• **THE DATA**:

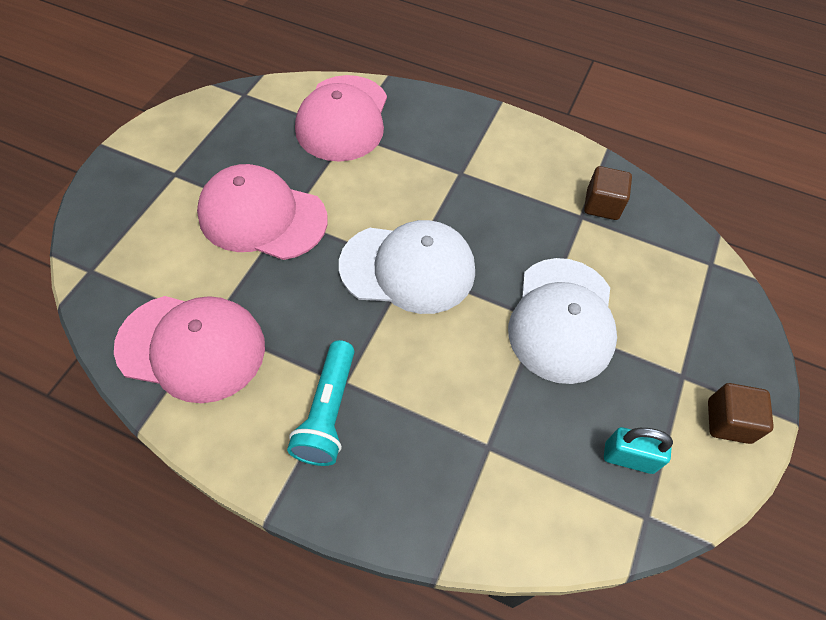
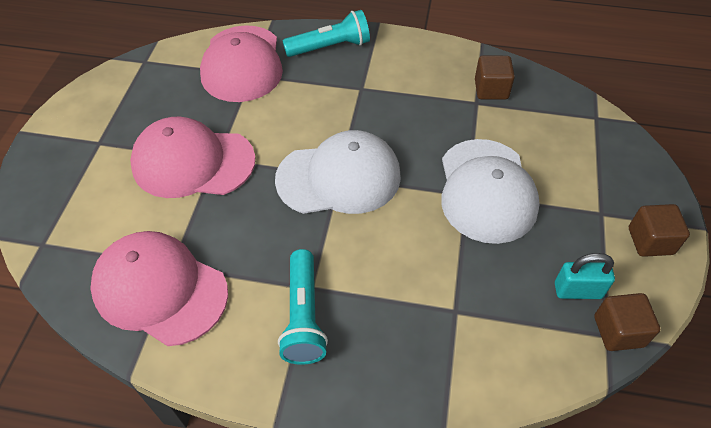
camera: 10 degrees left, 5 degrees down
pink cap [114,296,265,403] -> pink cap turned 150 degrees counterclockwise [90,231,228,346]
none -> turquoise flashlight [282,10,370,57]
none -> brown cube [594,293,660,351]

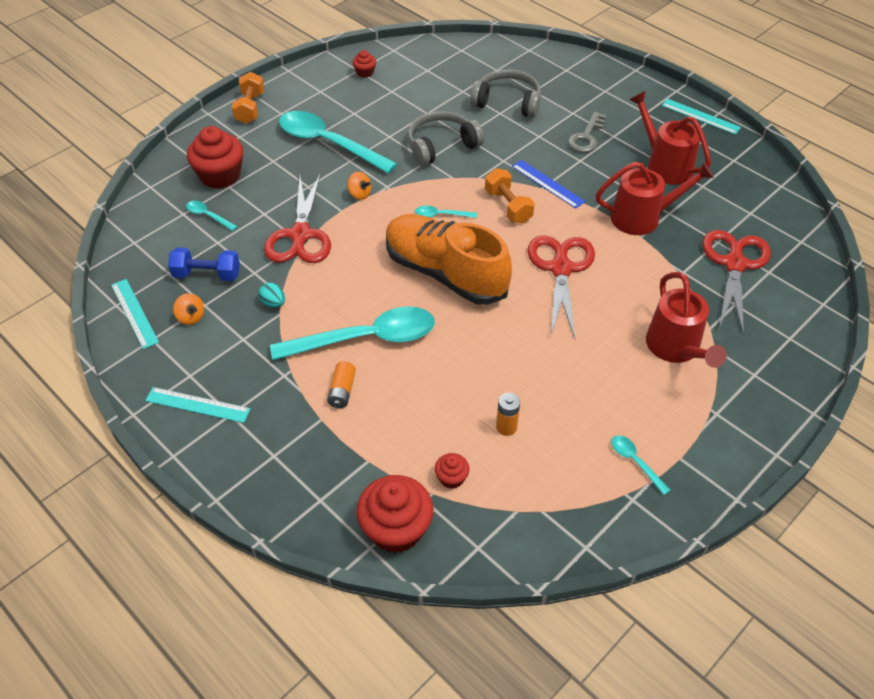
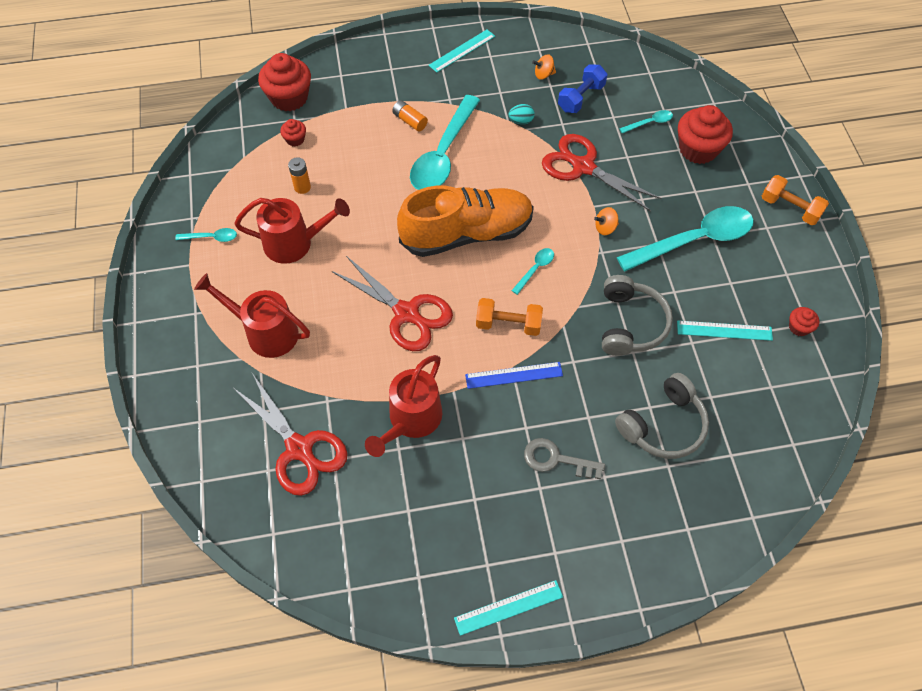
camera: 125 degrees right, 10 degrees up
turquoise ruler [111,279,159,349] -> turquoise ruler moved to [677,320,773,341]
grey key [568,112,606,153] -> grey key turned 45 degrees counterclockwise [524,438,605,479]
red watering can [629,91,711,185] -> red watering can moved to [234,198,350,264]

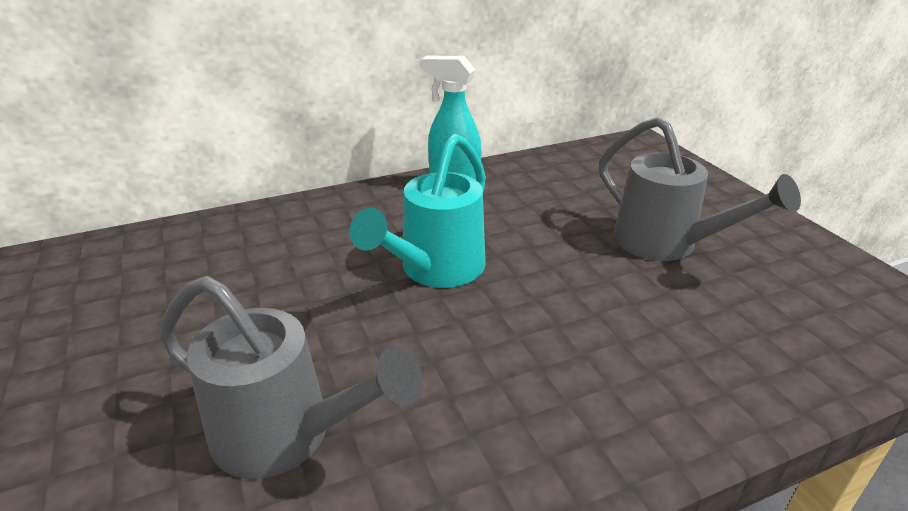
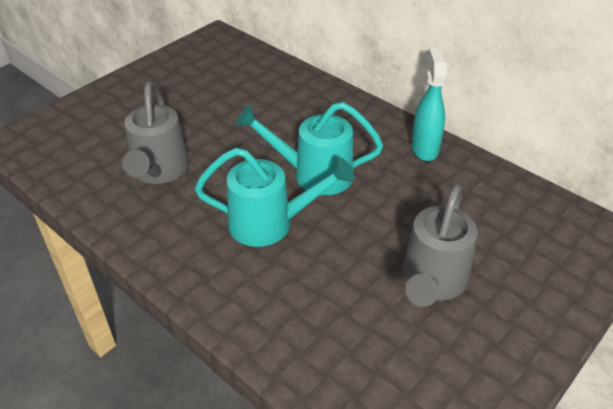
camera: 65 degrees right, 10 degrees up
none -> turquoise watering can [195,148,355,247]

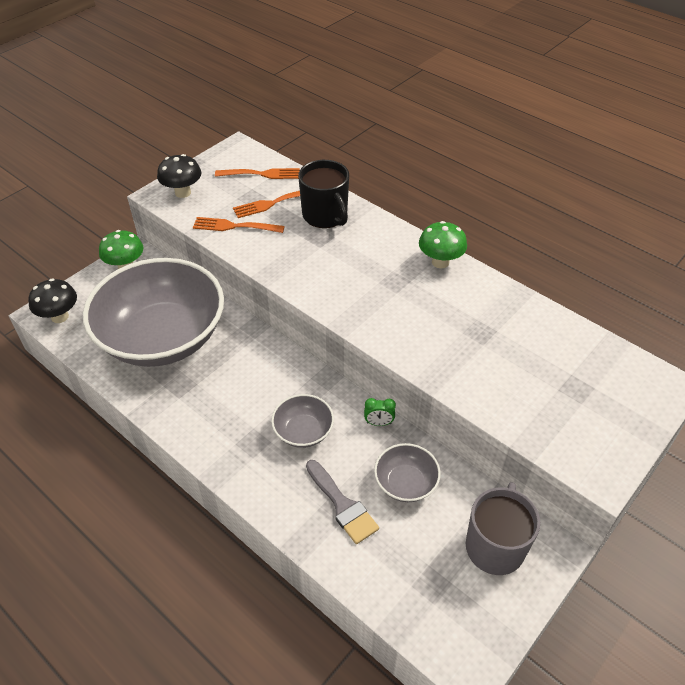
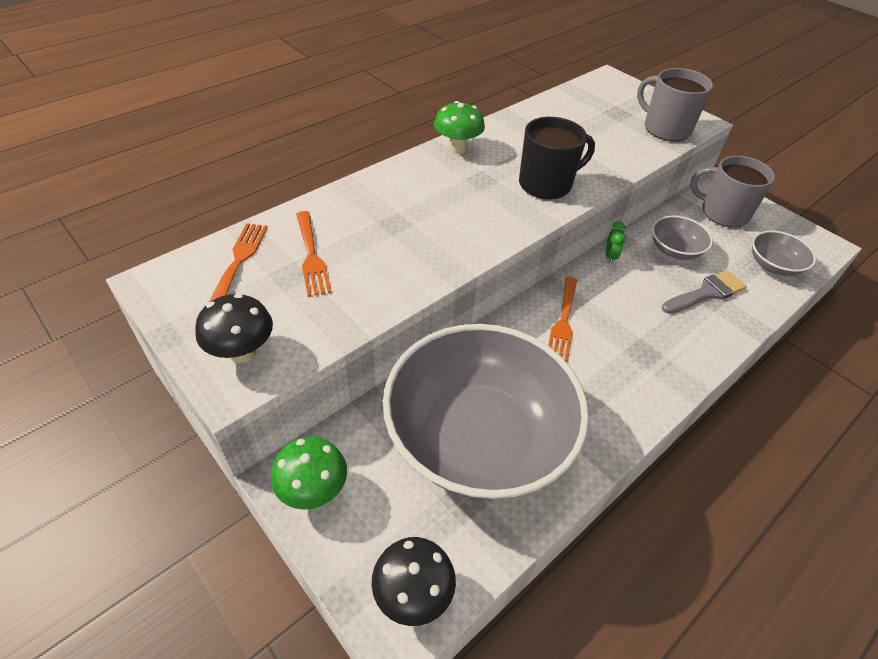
camera: 85 degrees left, 0 degrees up
orange fork [193,217,285,233] -> orange fork moved to [548,277,577,362]
grey bowl [271,394,334,448] -> grey bowl moved to [752,231,816,276]
black mug [298,160,349,228] -> black mug moved to [519,117,595,200]
none -> grey mug [637,68,713,141]

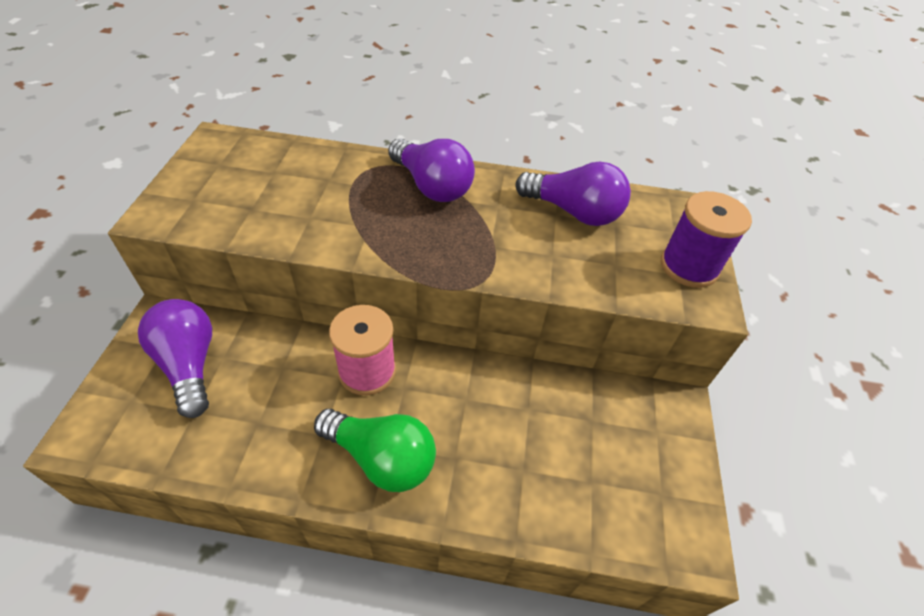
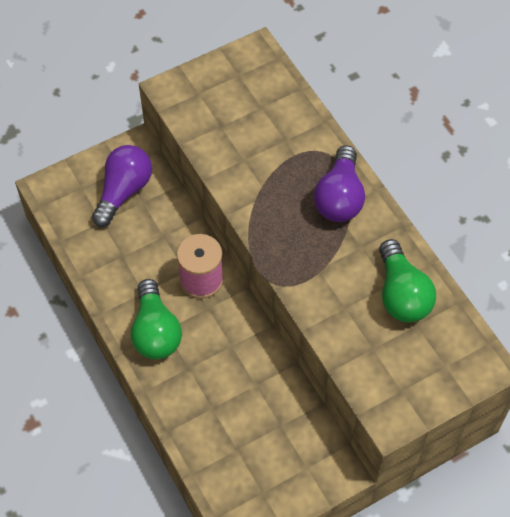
camera: 55 degrees right, 10 degrees up
purple light bulb [516,162,631,226] -> green light bulb [379,239,436,322]
purple spool [661,191,752,288] -> none

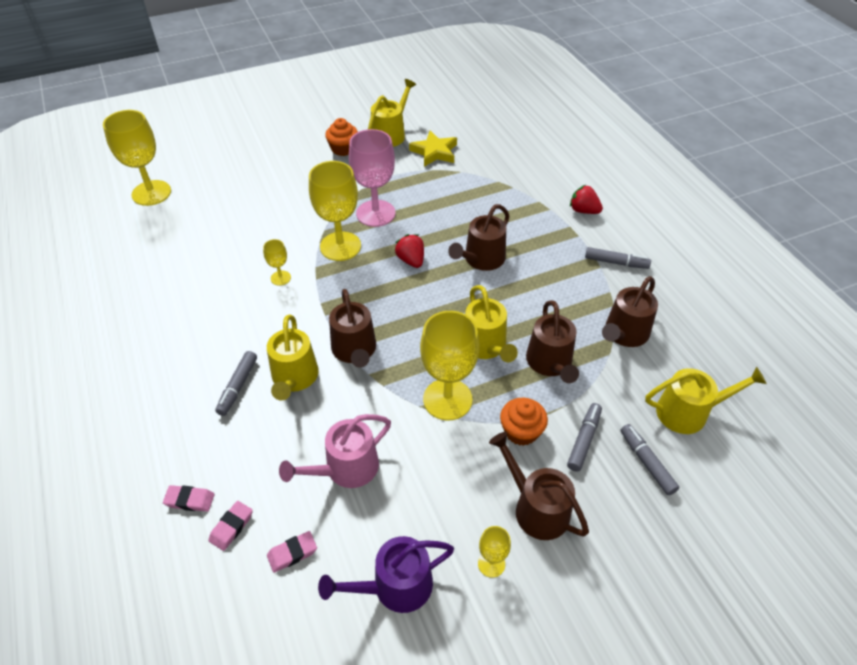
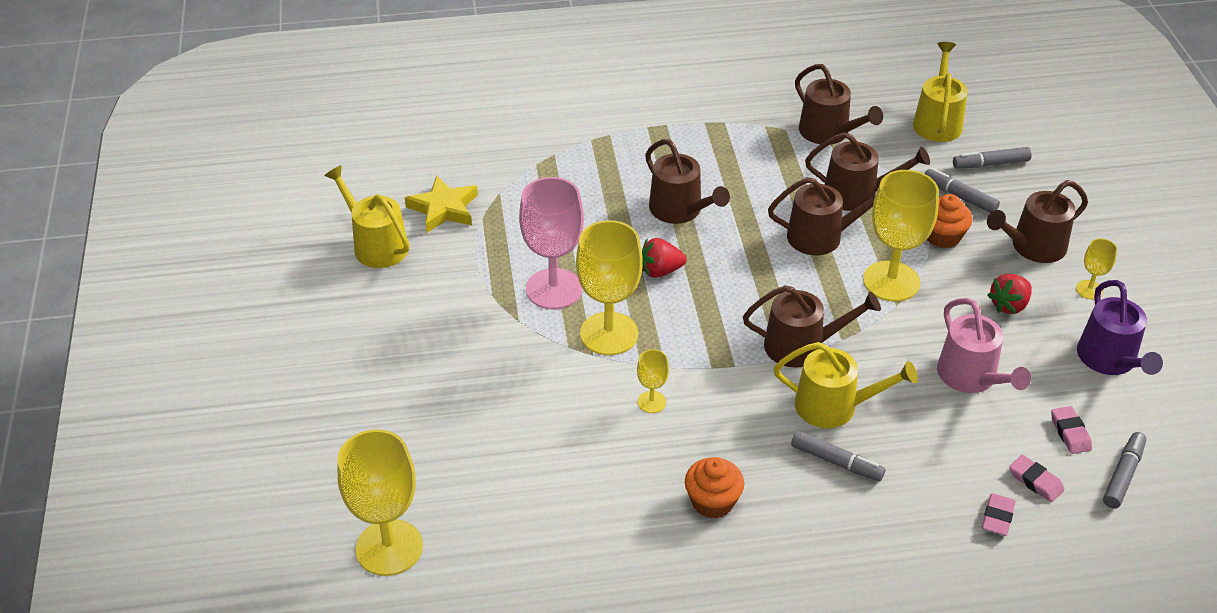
camera: 75 degrees left, 5 degrees down
orange cupcake [325,118,358,156] -> orange cupcake moved to [685,457,744,519]
yellow watering can [465,285,518,362] -> brown watering can [768,177,876,255]
red strawberry [570,185,603,214] -> red strawberry moved to [987,274,1032,314]
grey marker [585,247,651,269] -> grey marker moved to [1103,432,1146,508]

• **YOUR INSTRUCTIONS**:
Transcribe each line of the data above, unaltered, from the one where "camera: 125 degrees right, 10 degrees up" appears to the one where "grey key [568,112,606,153]" appears, inclusive of both.

• **RESPONSE FOR THIS EXERCISE**:
camera: 125 degrees right, 10 degrees up
turquoise ruler [111,279,159,349] -> turquoise ruler moved to [677,320,773,341]
grey key [568,112,606,153] -> grey key turned 45 degrees counterclockwise [524,438,605,479]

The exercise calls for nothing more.